__ASSIGNMENT__
Find the string "turquoise" in the data, then copy every line where it is found.

-------- RAW DATA

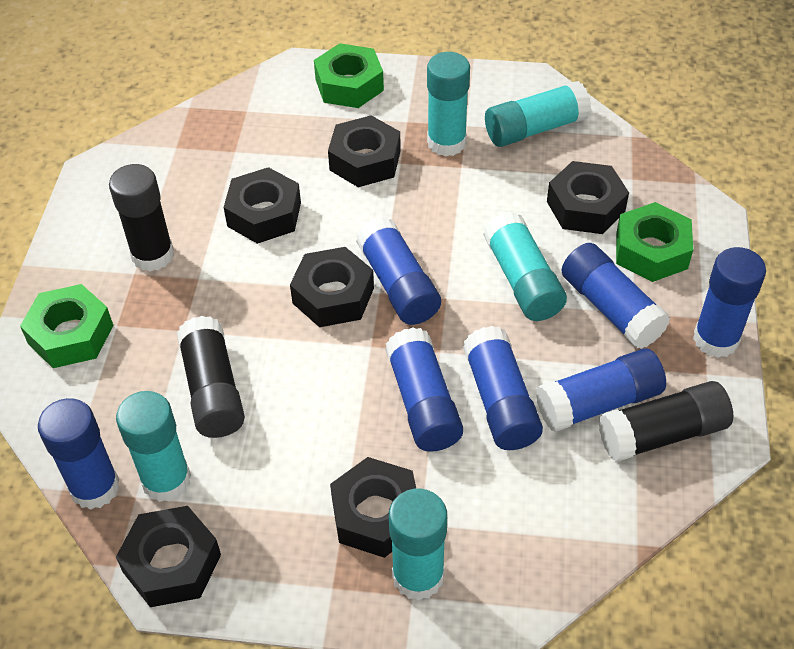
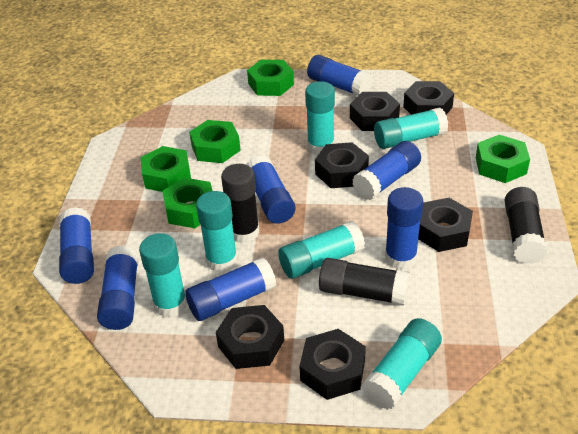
green nut: 3 -> 5
turquoise glue stick: 5 -> 6

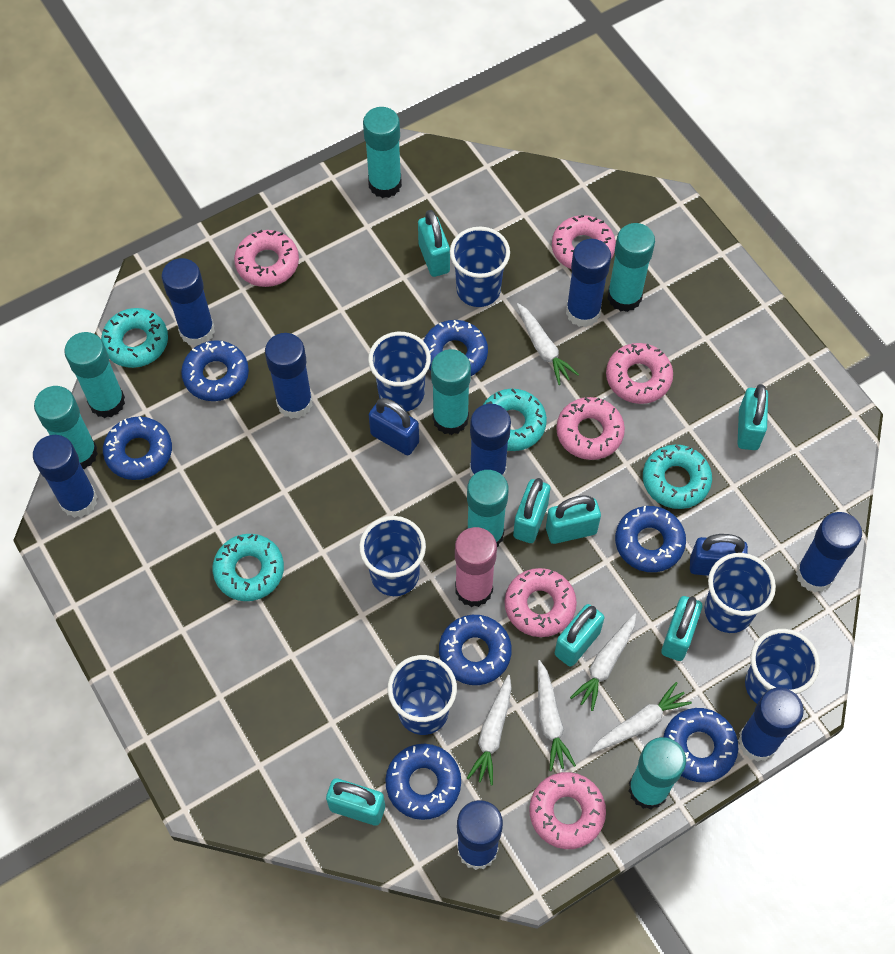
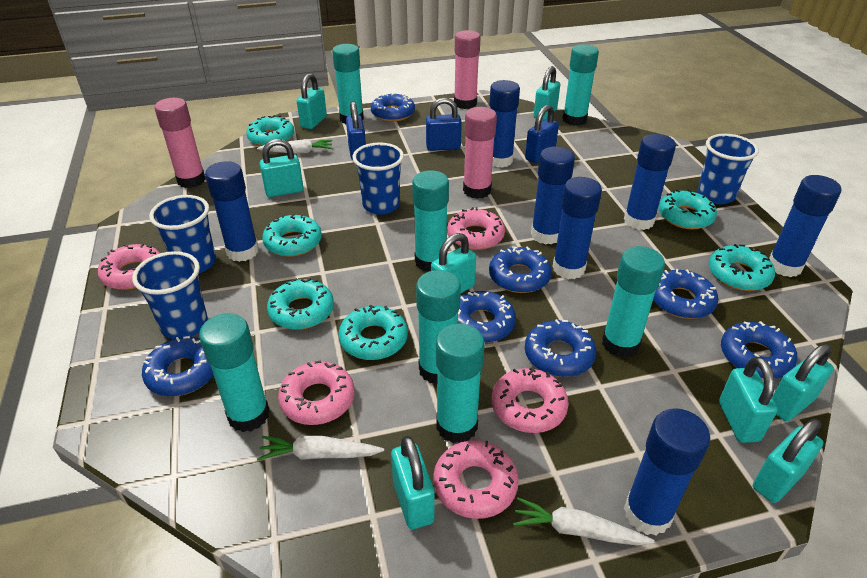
blue cup: 6 -> 4
blue glue stick: 8 -> 7
blue padlock: 2 -> 3
pink donut: 6 -> 5
pink glue stick: 1 -> 3
turquoise donut: 4 -> 6
turquoise padlock: 7 -> 8
white carrot: 5 -> 3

----------------

__WRITTEN ANSWER__
turquoise glue stick: 5 -> 6
turquoise donut: 4 -> 6
turquoise padlock: 7 -> 8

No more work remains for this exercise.